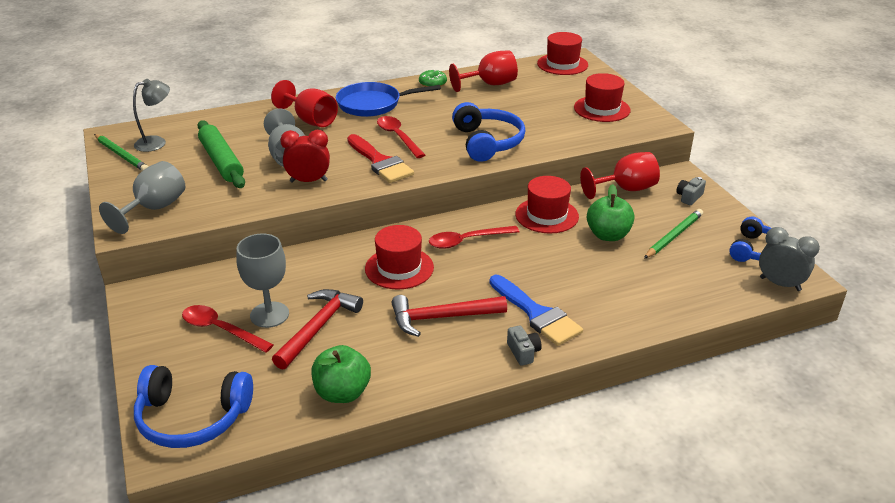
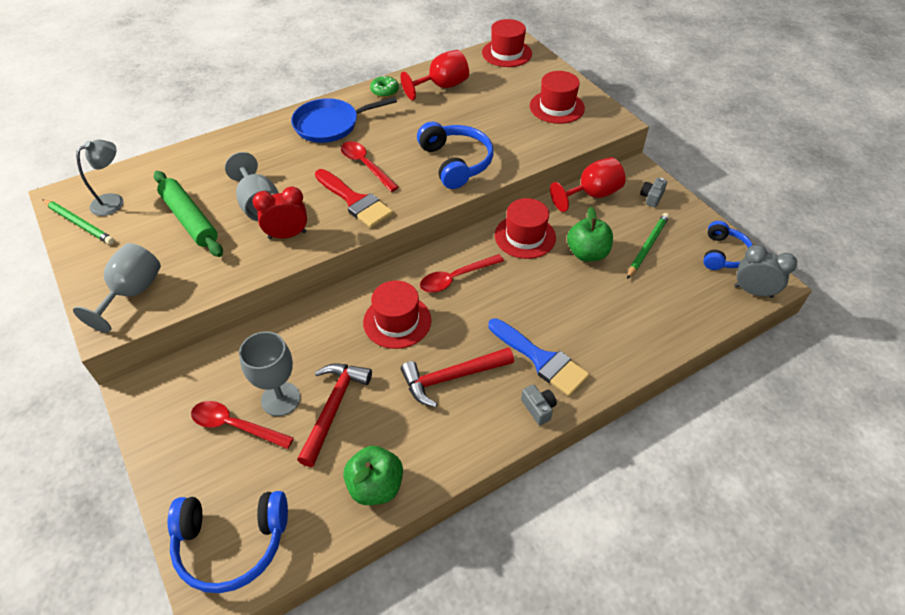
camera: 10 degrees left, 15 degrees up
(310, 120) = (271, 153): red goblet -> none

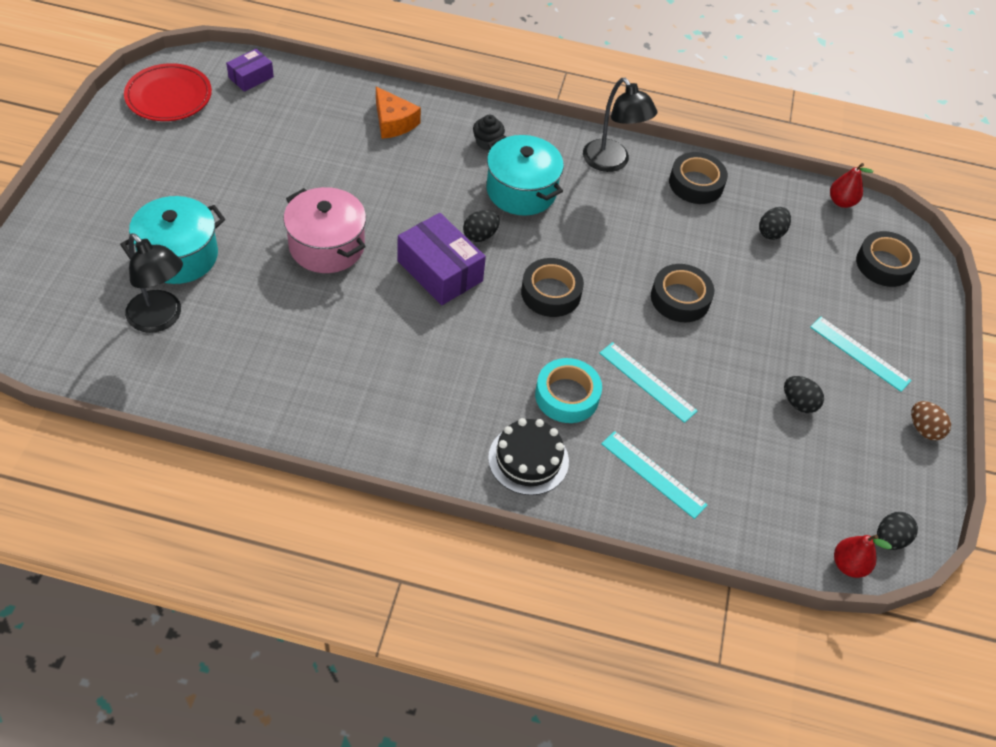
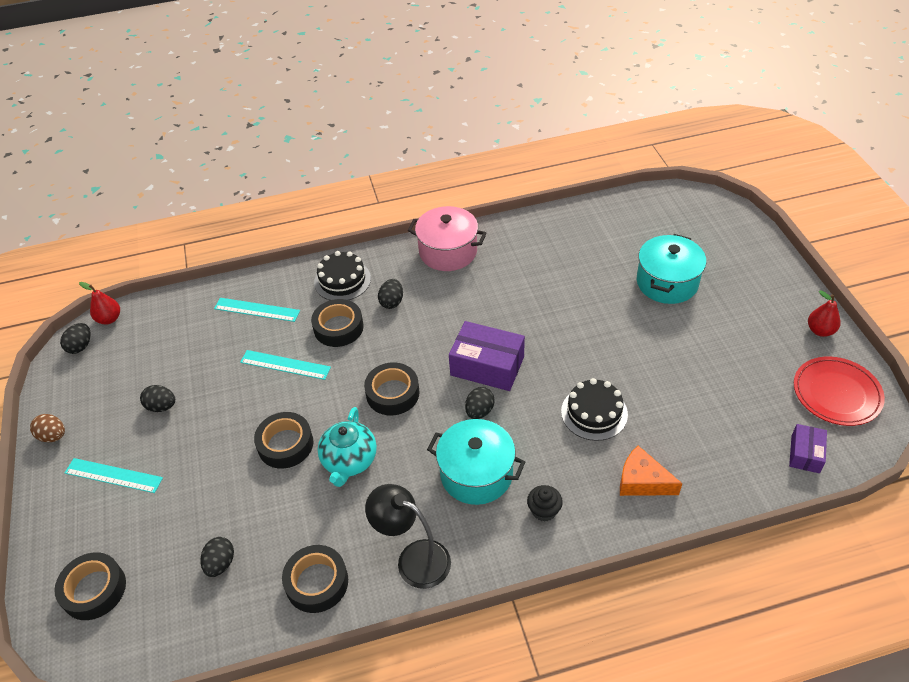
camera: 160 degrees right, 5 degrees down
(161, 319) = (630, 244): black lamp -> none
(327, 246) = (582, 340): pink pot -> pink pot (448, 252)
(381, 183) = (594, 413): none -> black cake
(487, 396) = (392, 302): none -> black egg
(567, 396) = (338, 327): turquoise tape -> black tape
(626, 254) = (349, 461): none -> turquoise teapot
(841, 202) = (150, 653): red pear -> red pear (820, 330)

----------

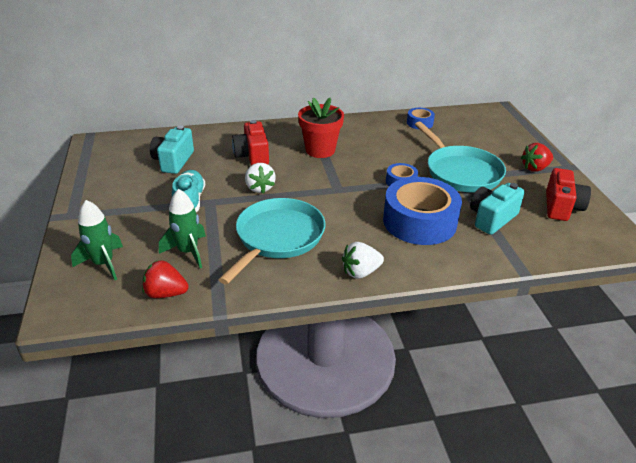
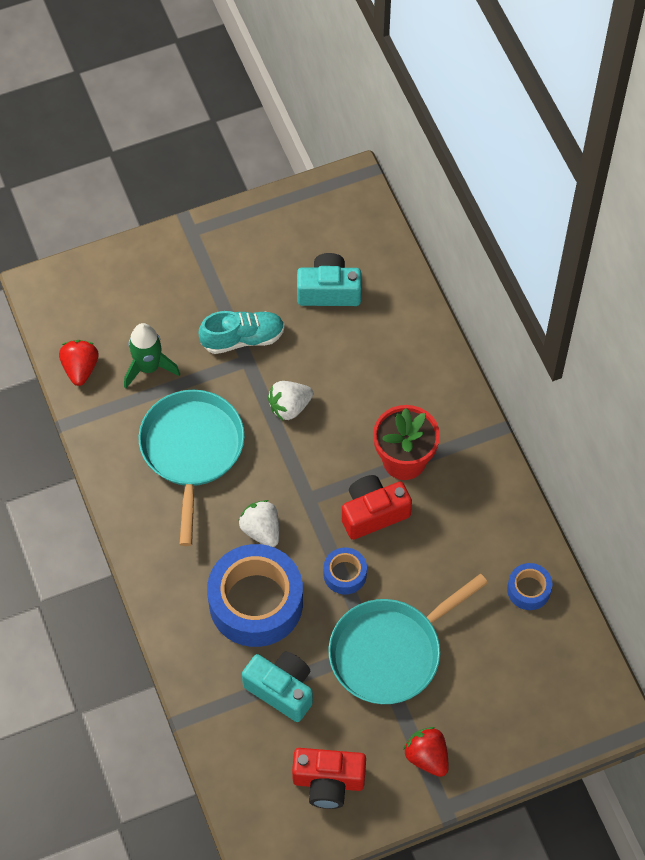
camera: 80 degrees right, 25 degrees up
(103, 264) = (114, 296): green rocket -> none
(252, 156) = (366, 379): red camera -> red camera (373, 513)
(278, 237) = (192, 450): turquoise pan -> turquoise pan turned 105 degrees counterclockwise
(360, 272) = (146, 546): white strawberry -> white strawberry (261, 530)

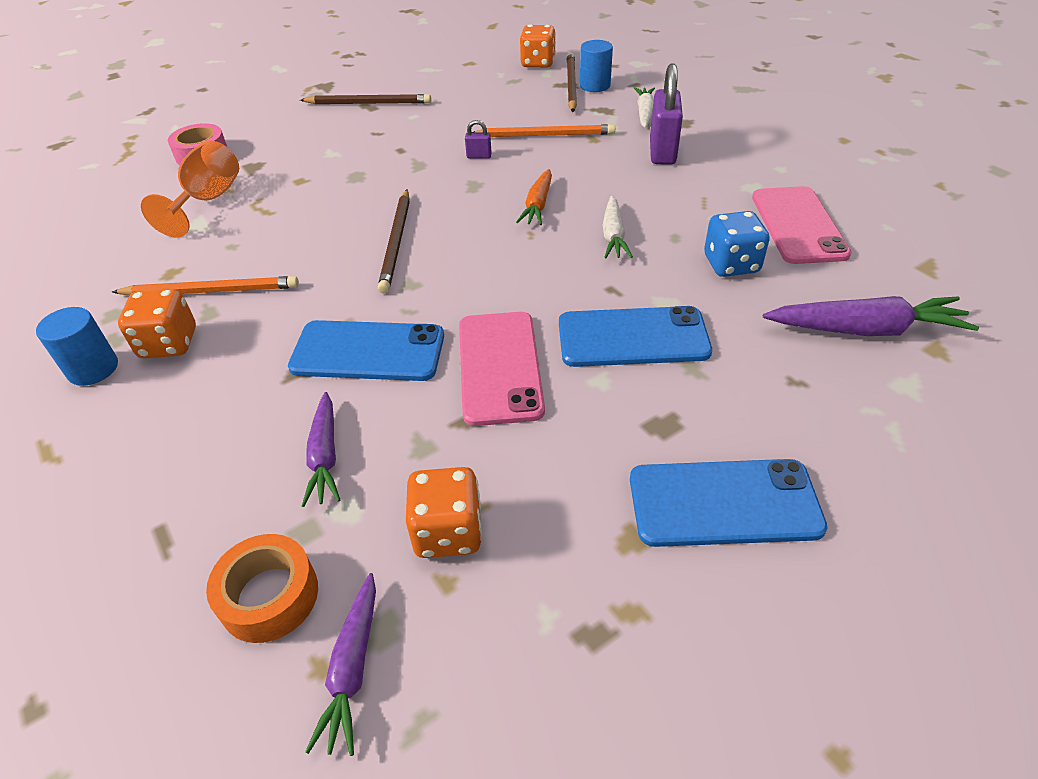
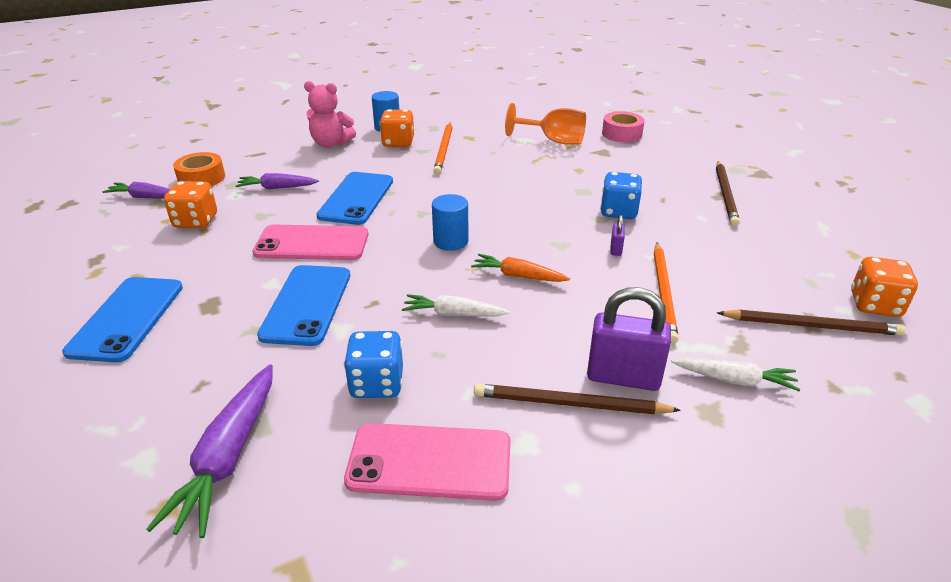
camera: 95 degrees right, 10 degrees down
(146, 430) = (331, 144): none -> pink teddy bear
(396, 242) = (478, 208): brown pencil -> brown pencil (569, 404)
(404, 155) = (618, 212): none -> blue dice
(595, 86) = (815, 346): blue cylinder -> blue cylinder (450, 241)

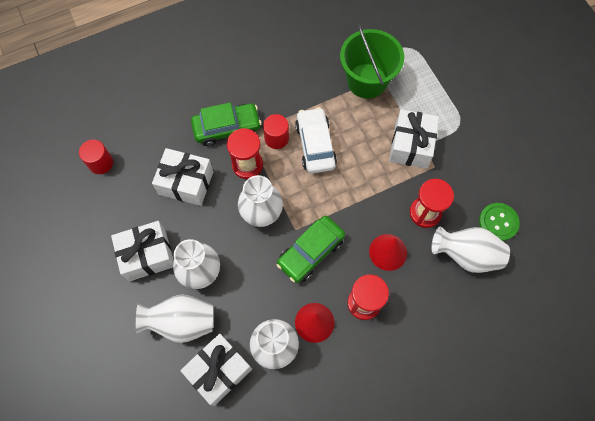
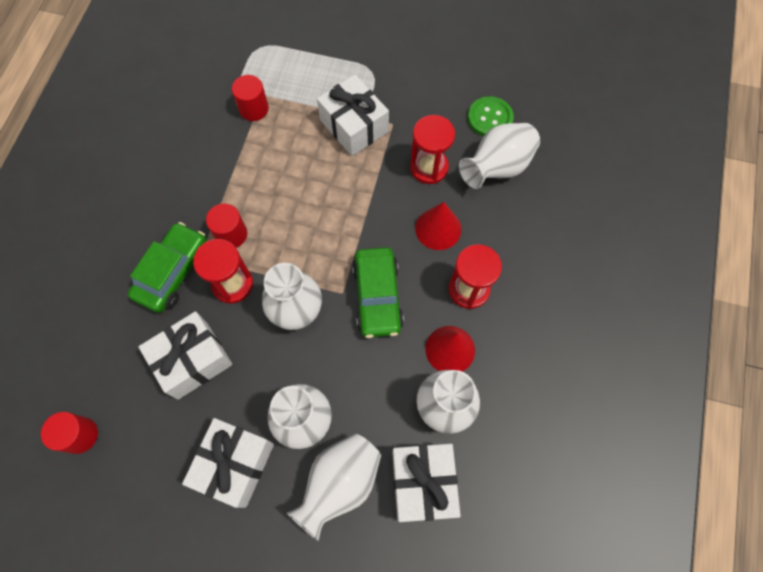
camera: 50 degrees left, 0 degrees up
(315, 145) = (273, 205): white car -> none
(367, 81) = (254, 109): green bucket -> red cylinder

----------

→ Exercise brief:
Using the listing above, return word for word each line from the one that has "(161, 319) = (630, 244): black lamp -> none" through the one that has "(841, 202) = (150, 653): red", and no line outside that range.

→ Exercise answer:
(161, 319) = (630, 244): black lamp -> none
(327, 246) = (582, 340): pink pot -> pink pot (448, 252)
(381, 183) = (594, 413): none -> black cake
(487, 396) = (392, 302): none -> black egg
(567, 396) = (338, 327): turquoise tape -> black tape
(626, 254) = (349, 461): none -> turquoise teapot
(841, 202) = (150, 653): red pear -> red pear (820, 330)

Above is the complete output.